(Study material)

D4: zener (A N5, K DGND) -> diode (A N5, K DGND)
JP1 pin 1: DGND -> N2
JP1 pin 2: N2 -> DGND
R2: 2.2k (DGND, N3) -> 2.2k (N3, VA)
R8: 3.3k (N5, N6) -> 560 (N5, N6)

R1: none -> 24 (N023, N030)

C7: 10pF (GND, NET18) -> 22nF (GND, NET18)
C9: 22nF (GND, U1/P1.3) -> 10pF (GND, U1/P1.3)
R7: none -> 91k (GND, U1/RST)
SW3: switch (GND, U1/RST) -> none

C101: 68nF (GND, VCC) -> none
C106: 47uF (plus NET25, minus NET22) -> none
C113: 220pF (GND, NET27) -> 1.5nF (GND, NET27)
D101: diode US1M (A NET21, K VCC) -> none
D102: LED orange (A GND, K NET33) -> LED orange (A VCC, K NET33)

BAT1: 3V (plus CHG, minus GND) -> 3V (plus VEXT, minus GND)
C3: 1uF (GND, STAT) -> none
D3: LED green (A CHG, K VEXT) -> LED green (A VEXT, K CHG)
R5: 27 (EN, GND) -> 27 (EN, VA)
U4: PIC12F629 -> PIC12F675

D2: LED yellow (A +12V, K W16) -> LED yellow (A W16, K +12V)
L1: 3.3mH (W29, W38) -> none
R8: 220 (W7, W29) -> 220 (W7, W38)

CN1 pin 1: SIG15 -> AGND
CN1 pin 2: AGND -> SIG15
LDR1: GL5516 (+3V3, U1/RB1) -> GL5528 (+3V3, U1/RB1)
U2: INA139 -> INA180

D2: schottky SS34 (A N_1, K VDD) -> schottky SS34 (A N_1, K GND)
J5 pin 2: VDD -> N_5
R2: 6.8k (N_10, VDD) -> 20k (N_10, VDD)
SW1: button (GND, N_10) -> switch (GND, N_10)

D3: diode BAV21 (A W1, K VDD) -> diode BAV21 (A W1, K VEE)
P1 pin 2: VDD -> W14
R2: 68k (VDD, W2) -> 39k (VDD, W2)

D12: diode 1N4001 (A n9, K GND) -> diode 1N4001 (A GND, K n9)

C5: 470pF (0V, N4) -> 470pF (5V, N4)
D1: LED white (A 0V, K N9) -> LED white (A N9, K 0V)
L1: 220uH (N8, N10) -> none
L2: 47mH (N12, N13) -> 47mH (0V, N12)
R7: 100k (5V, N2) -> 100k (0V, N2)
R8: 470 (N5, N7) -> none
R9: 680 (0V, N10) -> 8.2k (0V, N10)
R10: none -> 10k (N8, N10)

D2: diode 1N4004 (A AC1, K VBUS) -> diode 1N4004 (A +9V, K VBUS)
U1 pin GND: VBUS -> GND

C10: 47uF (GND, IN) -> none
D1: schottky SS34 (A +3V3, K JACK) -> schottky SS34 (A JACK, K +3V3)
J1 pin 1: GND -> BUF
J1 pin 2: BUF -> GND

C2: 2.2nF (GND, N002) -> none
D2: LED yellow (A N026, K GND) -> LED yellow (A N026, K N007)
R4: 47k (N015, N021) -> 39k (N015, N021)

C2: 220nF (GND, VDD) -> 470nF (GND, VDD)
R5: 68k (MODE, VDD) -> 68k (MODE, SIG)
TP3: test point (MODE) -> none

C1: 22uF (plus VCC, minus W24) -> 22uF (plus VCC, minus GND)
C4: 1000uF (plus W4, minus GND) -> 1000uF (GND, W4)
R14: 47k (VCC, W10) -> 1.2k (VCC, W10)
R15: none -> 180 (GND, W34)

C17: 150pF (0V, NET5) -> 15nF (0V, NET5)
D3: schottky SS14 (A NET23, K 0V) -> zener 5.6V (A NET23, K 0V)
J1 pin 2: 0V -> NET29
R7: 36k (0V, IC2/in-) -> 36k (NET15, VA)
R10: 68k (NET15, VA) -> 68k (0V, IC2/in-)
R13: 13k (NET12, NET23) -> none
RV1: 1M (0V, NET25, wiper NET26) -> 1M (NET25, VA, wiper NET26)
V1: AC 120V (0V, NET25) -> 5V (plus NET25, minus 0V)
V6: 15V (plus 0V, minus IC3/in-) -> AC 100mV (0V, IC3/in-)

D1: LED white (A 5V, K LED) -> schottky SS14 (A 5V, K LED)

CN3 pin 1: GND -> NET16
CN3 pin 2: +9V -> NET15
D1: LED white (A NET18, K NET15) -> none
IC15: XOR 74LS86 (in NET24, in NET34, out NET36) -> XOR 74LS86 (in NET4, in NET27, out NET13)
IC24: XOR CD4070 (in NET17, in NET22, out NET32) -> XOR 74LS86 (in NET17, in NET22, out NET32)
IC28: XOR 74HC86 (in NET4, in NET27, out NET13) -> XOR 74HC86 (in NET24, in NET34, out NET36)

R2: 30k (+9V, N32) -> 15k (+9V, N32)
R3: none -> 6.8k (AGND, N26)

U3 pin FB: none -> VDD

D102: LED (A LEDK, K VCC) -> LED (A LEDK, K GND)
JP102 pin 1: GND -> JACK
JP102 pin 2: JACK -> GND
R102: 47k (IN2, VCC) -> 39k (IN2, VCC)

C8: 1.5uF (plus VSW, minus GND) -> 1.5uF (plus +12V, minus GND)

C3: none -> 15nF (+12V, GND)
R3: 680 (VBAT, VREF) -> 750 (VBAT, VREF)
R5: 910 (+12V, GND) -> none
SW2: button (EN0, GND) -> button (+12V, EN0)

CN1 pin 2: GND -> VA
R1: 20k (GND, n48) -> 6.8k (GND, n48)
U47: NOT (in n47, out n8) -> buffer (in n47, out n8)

(End Study material)

→ **Try it**:
What is the number of lines above that contain the word "schottky"? Answer with that number only.

→ **Reply**:
4